** Description of the task **
After locating the line that contains "(280, 312) = (602, 209): blue", restate it and each later line word for word through the end of the records.

** Saved data entries **

━━━━

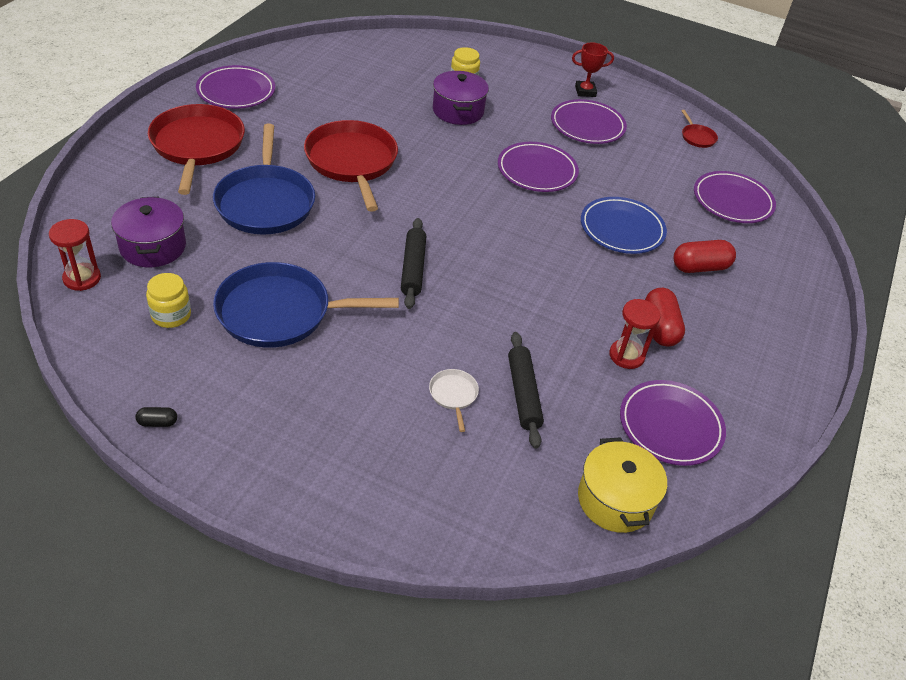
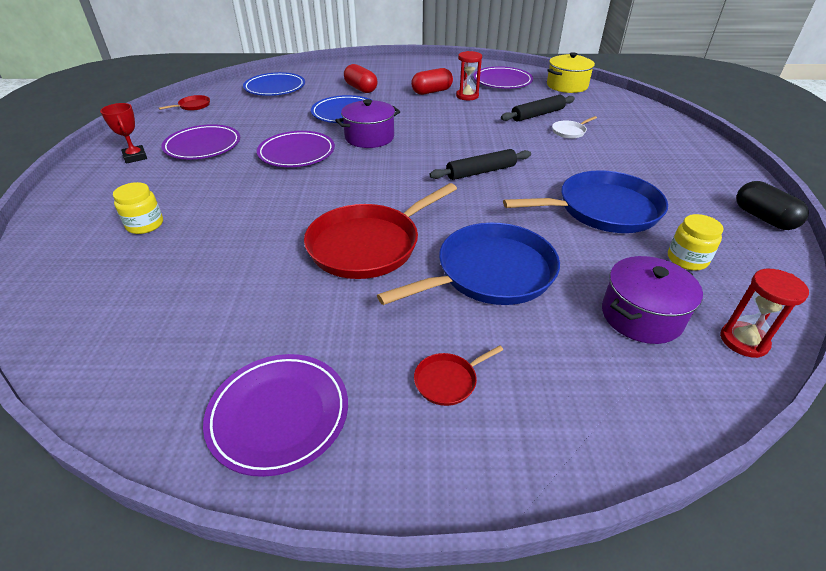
camera: 110 degrees left, 5 degrees down
(157, 422) = (763, 218): black capsule -> black capsule, size x2.02
(197, 146) = (448, 381): red pan -> red pan, size x0.42
(280, 312) = (602, 209): blue pan -> blue pan turned 75 degrees counterclockwise
(458, 111) = (216, 212): purple pot -> purple pot (369, 137)
(732, 201) = (275, 88): purple plate -> blue plate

━━━━

** Answer **
(280, 312) = (602, 209): blue pan -> blue pan turned 75 degrees counterclockwise
(458, 111) = (216, 212): purple pot -> purple pot (369, 137)
(732, 201) = (275, 88): purple plate -> blue plate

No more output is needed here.